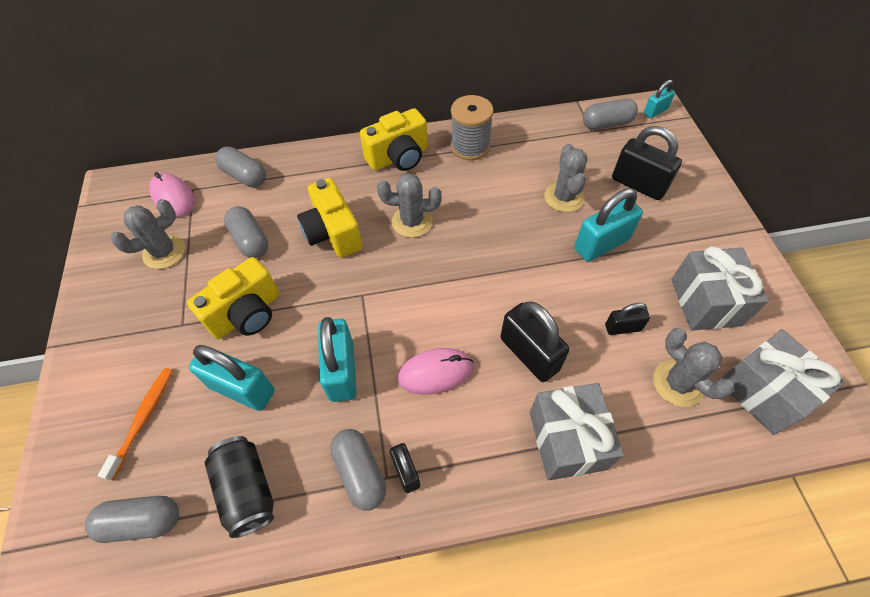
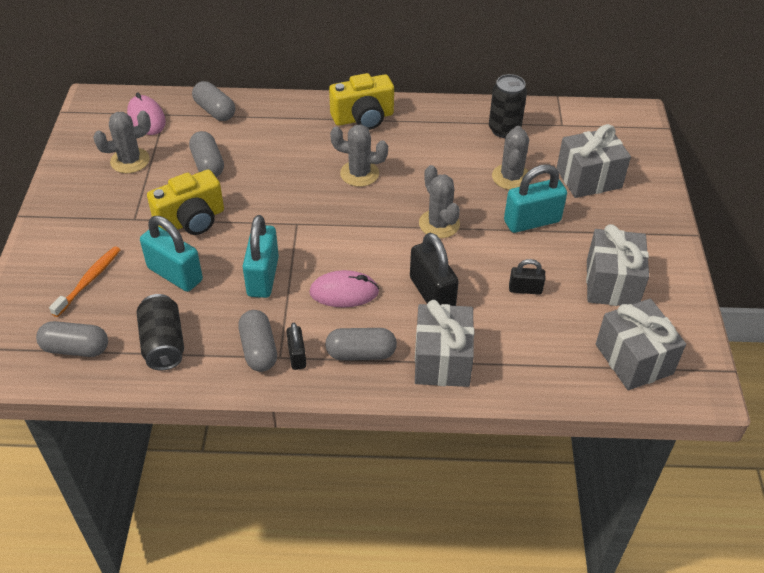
camera: 10 degrees right, 10 degrees down
(333, 233) = (284, 171): yellow camera -> none
(470, 146) = (435, 119): grey spool -> none
(539, 145) = (504, 129): none -> black can
(607, 124) = (579, 121): grey capsule -> grey capsule (361, 353)
(638, 184) = (588, 178): black padlock -> grey gift
(655, 111) = (633, 117): turquoise padlock -> none
(678, 383) = (558, 339): grey cactus -> grey cactus (439, 224)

----

* INSTRUCTION: Give every record again word for word, pictures excluded.

* RESULT OF THE EXERCISE:
camera: 10 degrees right, 10 degrees down
(333, 233) = (284, 171): yellow camera -> none
(470, 146) = (435, 119): grey spool -> none
(539, 145) = (504, 129): none -> black can
(607, 124) = (579, 121): grey capsule -> grey capsule (361, 353)
(638, 184) = (588, 178): black padlock -> grey gift
(655, 111) = (633, 117): turquoise padlock -> none
(678, 383) = (558, 339): grey cactus -> grey cactus (439, 224)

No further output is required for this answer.